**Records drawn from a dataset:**

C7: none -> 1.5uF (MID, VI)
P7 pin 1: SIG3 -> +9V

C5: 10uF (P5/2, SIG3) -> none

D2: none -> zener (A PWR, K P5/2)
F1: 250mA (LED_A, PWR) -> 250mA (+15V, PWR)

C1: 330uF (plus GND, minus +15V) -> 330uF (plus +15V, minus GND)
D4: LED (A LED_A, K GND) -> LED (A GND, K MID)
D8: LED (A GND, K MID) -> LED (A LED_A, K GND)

* * *

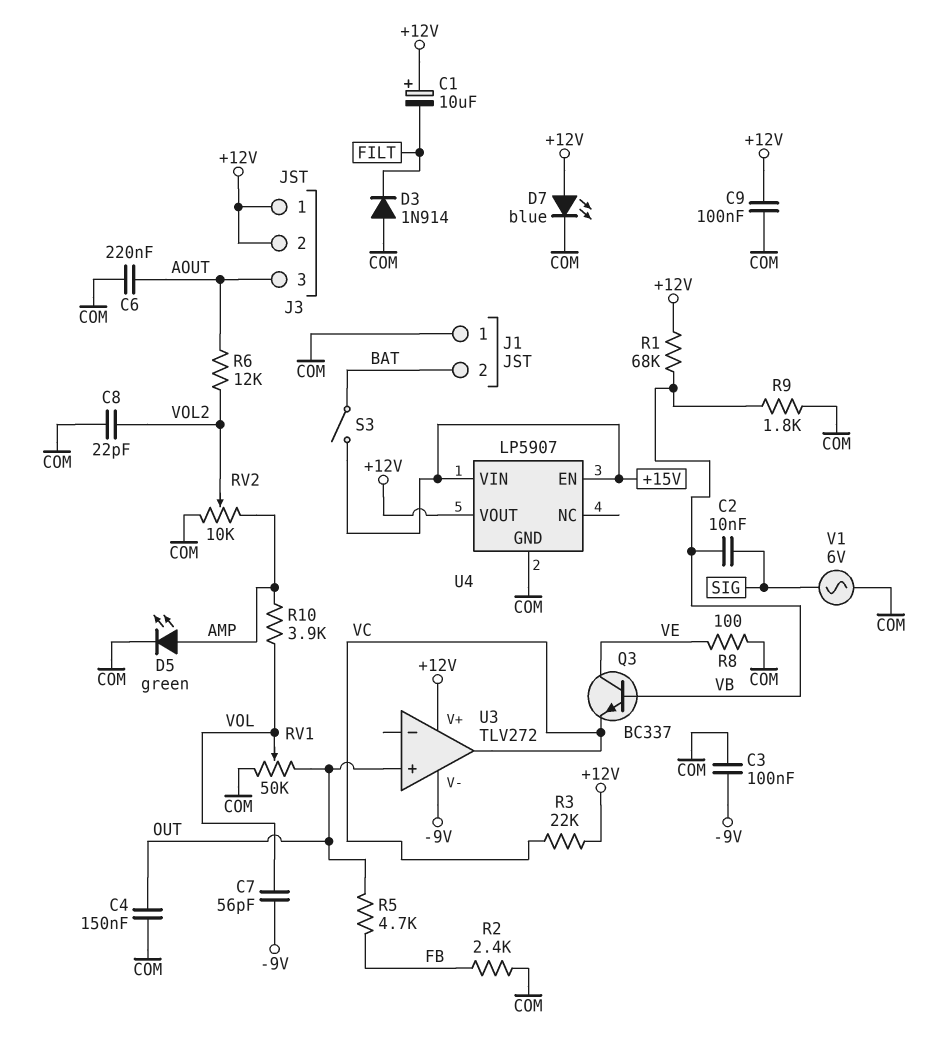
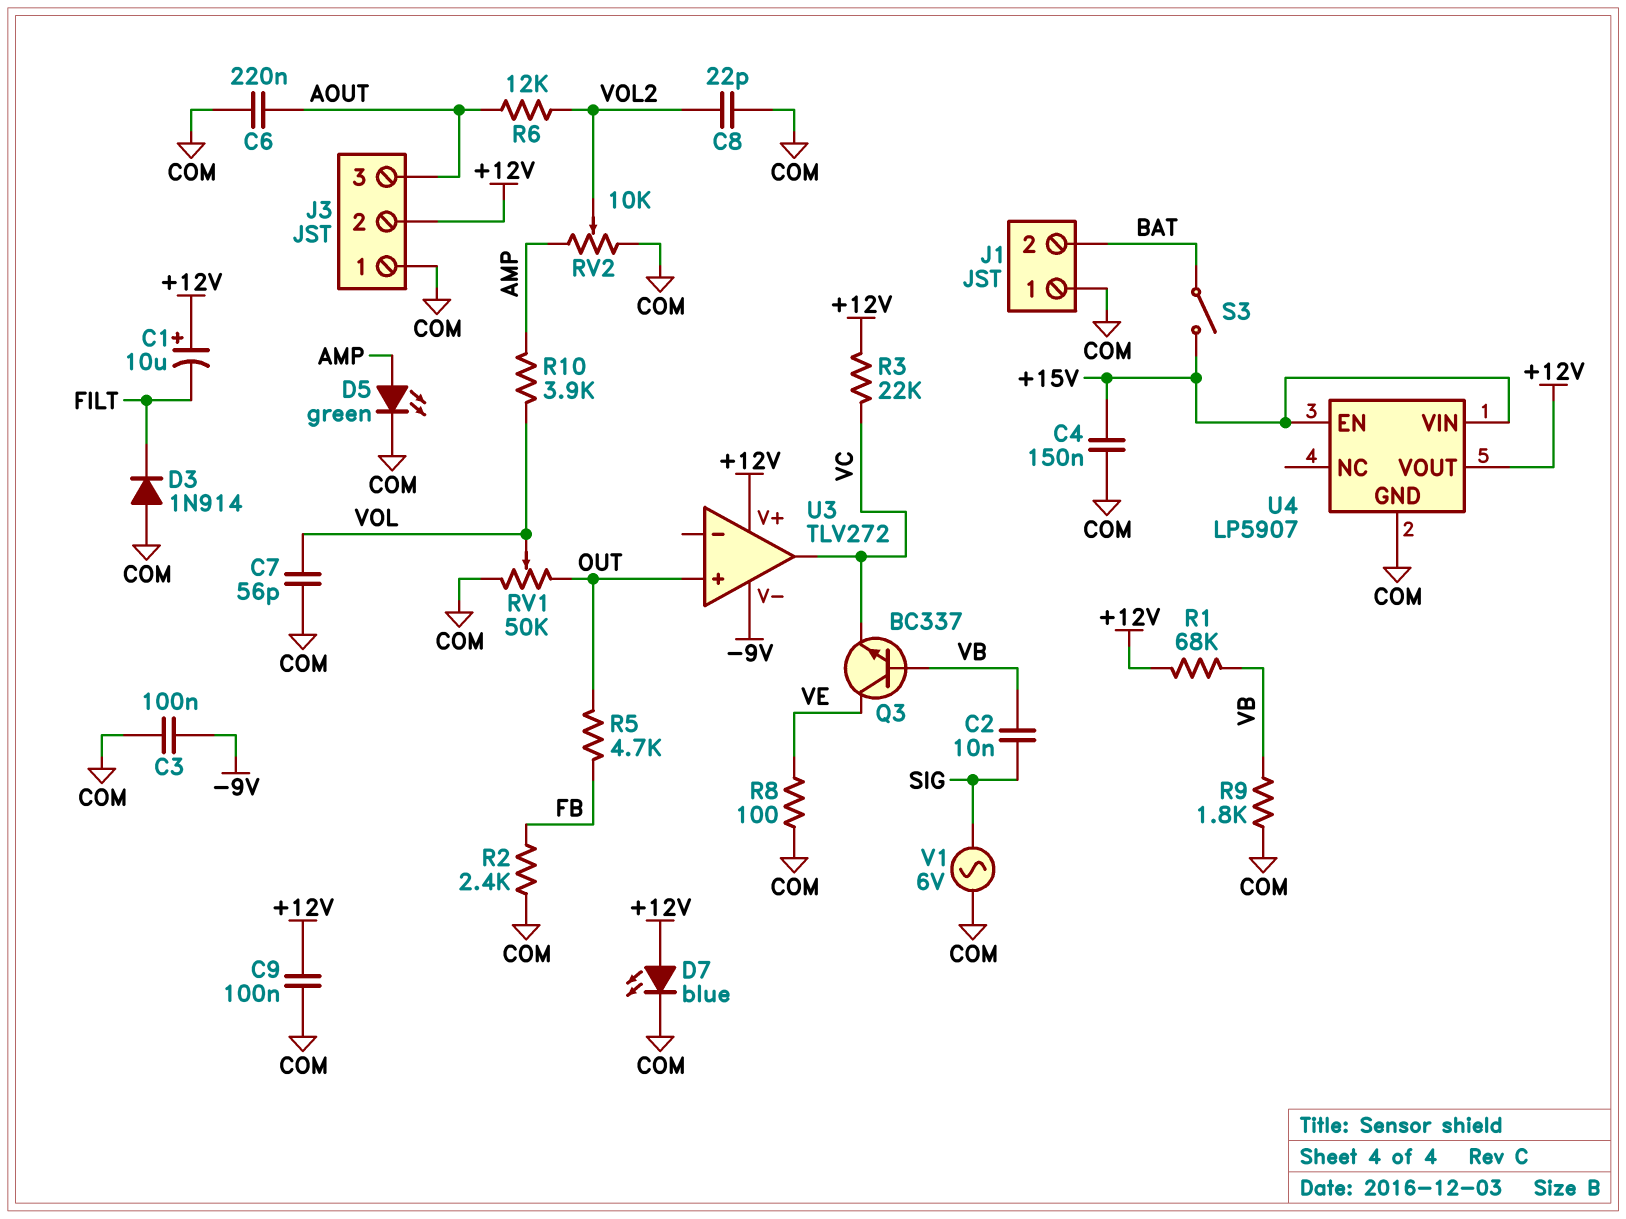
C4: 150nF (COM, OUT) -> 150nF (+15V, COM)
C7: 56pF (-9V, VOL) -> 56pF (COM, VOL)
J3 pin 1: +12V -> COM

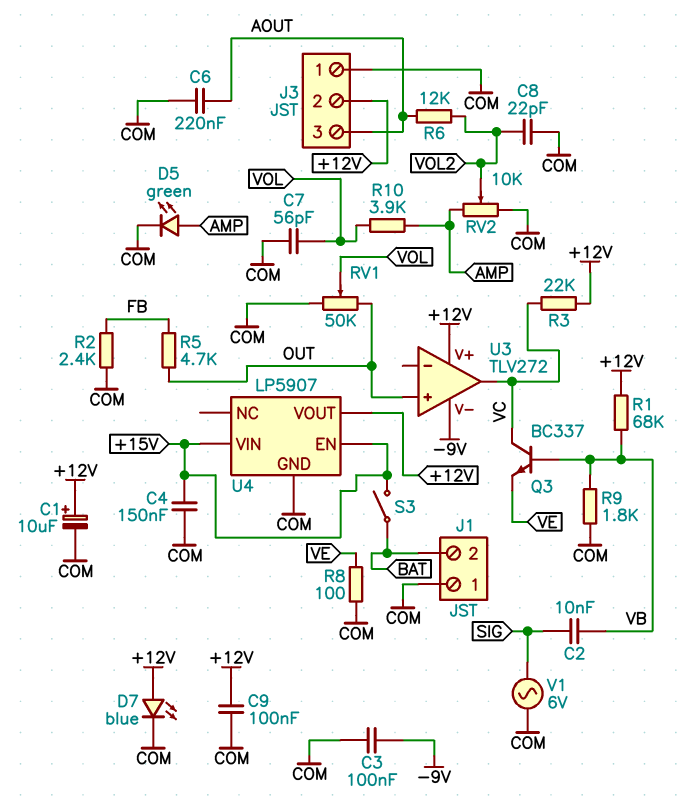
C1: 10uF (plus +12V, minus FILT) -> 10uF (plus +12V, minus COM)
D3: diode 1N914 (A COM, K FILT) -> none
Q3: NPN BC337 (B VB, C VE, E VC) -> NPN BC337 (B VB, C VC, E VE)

**Exercise:** In the records above, find the line with "D4: LED (A LED_A, K"; write out exactly that line and each one after it, stopping after the line with "D8: LED (A GND, K".

**Exercise response:**
D4: LED (A LED_A, K GND) -> LED (A GND, K MID)
D8: LED (A GND, K MID) -> LED (A LED_A, K GND)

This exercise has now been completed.